* **What you need to do**
Look below for the line containing "(322, 100) = (417, 272): red"; from there through the line containing "(514, 126) = (432, 665): pink", both lines included, please set down each line exactly and nothing else.

====================

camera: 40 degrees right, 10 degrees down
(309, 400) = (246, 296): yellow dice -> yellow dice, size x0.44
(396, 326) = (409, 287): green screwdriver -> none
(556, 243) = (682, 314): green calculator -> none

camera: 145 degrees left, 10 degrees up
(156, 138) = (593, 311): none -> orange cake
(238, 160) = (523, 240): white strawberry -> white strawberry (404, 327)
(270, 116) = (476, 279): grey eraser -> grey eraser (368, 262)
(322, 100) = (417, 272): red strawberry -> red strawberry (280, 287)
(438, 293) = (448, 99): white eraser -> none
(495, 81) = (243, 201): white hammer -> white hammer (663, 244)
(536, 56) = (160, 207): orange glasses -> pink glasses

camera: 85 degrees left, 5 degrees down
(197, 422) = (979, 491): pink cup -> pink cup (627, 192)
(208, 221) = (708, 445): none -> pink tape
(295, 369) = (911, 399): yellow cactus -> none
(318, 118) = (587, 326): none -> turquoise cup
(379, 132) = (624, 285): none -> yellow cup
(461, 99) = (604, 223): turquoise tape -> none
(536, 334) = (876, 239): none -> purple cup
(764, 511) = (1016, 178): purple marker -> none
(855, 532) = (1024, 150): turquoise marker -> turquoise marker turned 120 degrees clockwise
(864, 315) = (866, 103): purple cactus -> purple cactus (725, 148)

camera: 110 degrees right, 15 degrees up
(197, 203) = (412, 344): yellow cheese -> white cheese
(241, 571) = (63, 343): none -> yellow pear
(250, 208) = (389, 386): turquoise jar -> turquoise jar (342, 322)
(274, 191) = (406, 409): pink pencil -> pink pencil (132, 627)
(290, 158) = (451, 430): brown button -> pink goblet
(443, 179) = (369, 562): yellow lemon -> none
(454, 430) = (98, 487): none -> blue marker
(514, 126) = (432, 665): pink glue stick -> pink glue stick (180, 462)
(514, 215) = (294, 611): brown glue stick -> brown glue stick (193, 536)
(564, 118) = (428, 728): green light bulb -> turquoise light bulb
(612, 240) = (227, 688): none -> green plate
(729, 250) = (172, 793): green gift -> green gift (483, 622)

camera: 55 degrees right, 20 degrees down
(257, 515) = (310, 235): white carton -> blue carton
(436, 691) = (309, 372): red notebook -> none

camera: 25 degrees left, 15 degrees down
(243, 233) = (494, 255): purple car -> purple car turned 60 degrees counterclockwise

====================

* **Exercise solution**
(322, 100) = (417, 272): red strawberry -> red strawberry (280, 287)
(438, 293) = (448, 99): white eraser -> none
(495, 81) = (243, 201): white hammer -> white hammer (663, 244)
(536, 56) = (160, 207): orange glasses -> pink glasses

camera: 85 degrees left, 5 degrees down
(197, 422) = (979, 491): pink cup -> pink cup (627, 192)
(208, 221) = (708, 445): none -> pink tape
(295, 369) = (911, 399): yellow cactus -> none
(318, 118) = (587, 326): none -> turquoise cup
(379, 132) = (624, 285): none -> yellow cup
(461, 99) = (604, 223): turquoise tape -> none
(536, 334) = (876, 239): none -> purple cup
(764, 511) = (1016, 178): purple marker -> none
(855, 532) = (1024, 150): turquoise marker -> turquoise marker turned 120 degrees clockwise
(864, 315) = (866, 103): purple cactus -> purple cactus (725, 148)

camera: 110 degrees right, 15 degrees up
(197, 203) = (412, 344): yellow cheese -> white cheese
(241, 571) = (63, 343): none -> yellow pear
(250, 208) = (389, 386): turquoise jar -> turquoise jar (342, 322)
(274, 191) = (406, 409): pink pencil -> pink pencil (132, 627)
(290, 158) = (451, 430): brown button -> pink goblet
(443, 179) = (369, 562): yellow lemon -> none
(454, 430) = (98, 487): none -> blue marker
(514, 126) = (432, 665): pink glue stick -> pink glue stick (180, 462)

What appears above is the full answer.